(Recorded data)
»»

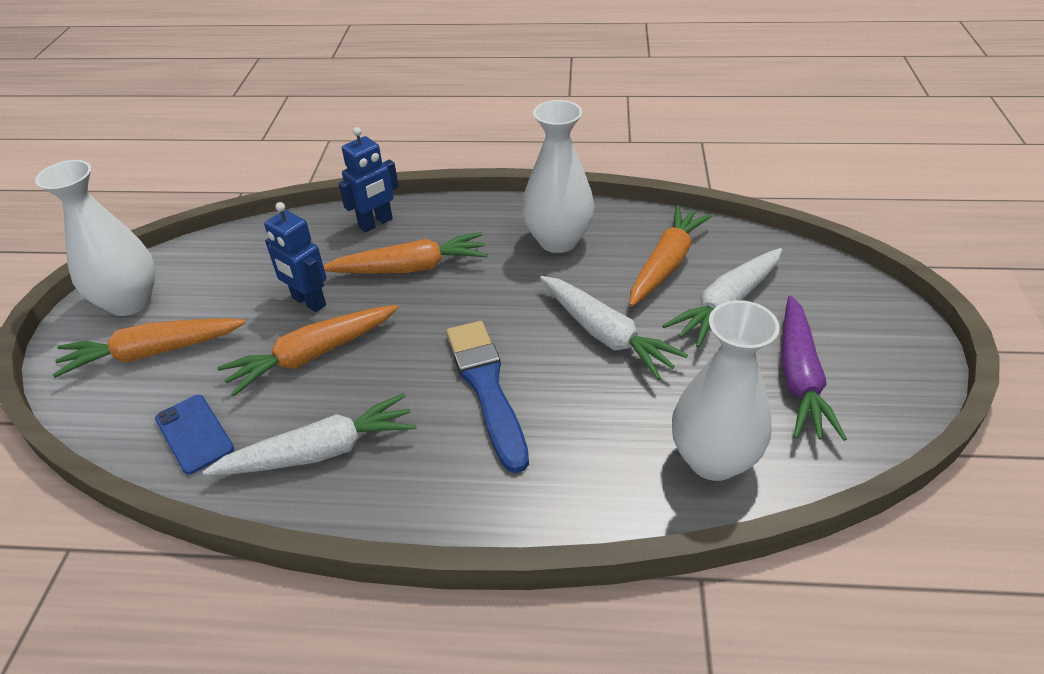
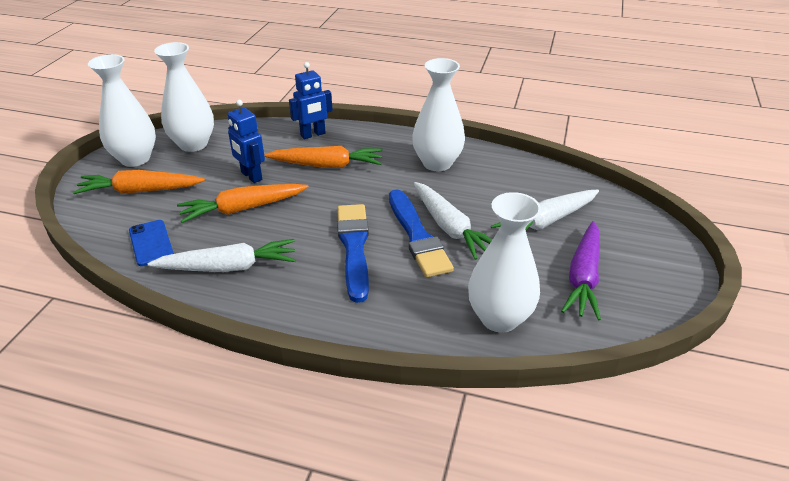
camera: 10 degrees right, 5 degrees down
orange carrot [629,205,713,307] -> none
none -> white vase [154,42,214,152]
none -> blue brush [389,189,454,277]

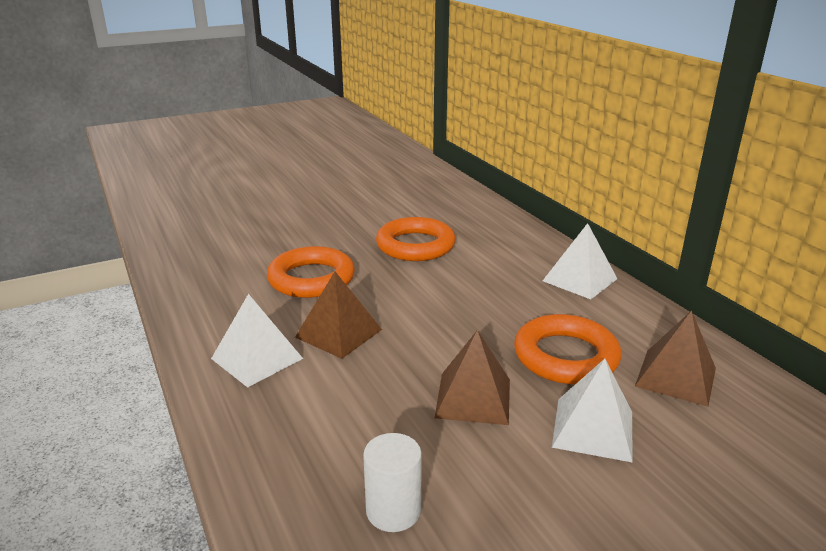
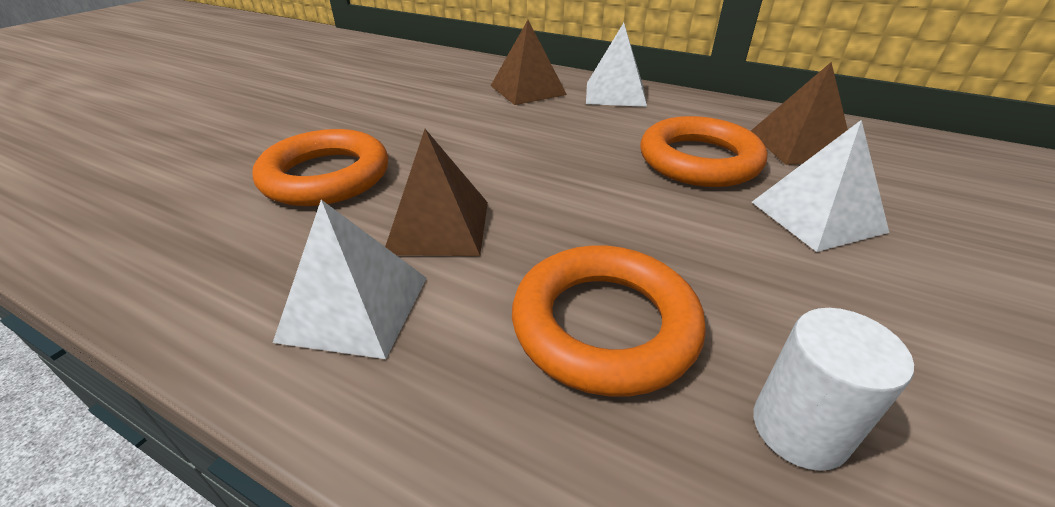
camera: 35 degrees left, 10 degrees up
orange ring [376,217,455,261] -> orange ring moved to [512,245,706,396]
brown pyramid [435,330,510,425] -> brown pyramid moved to [491,20,567,105]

««

▸ Problem description:
Where does the string "moved" appear in the records above? Show every line that holds it.

▸ Solution to this exercise:
orange ring [376,217,455,261] -> orange ring moved to [512,245,706,396]
brown pyramid [435,330,510,425] -> brown pyramid moved to [491,20,567,105]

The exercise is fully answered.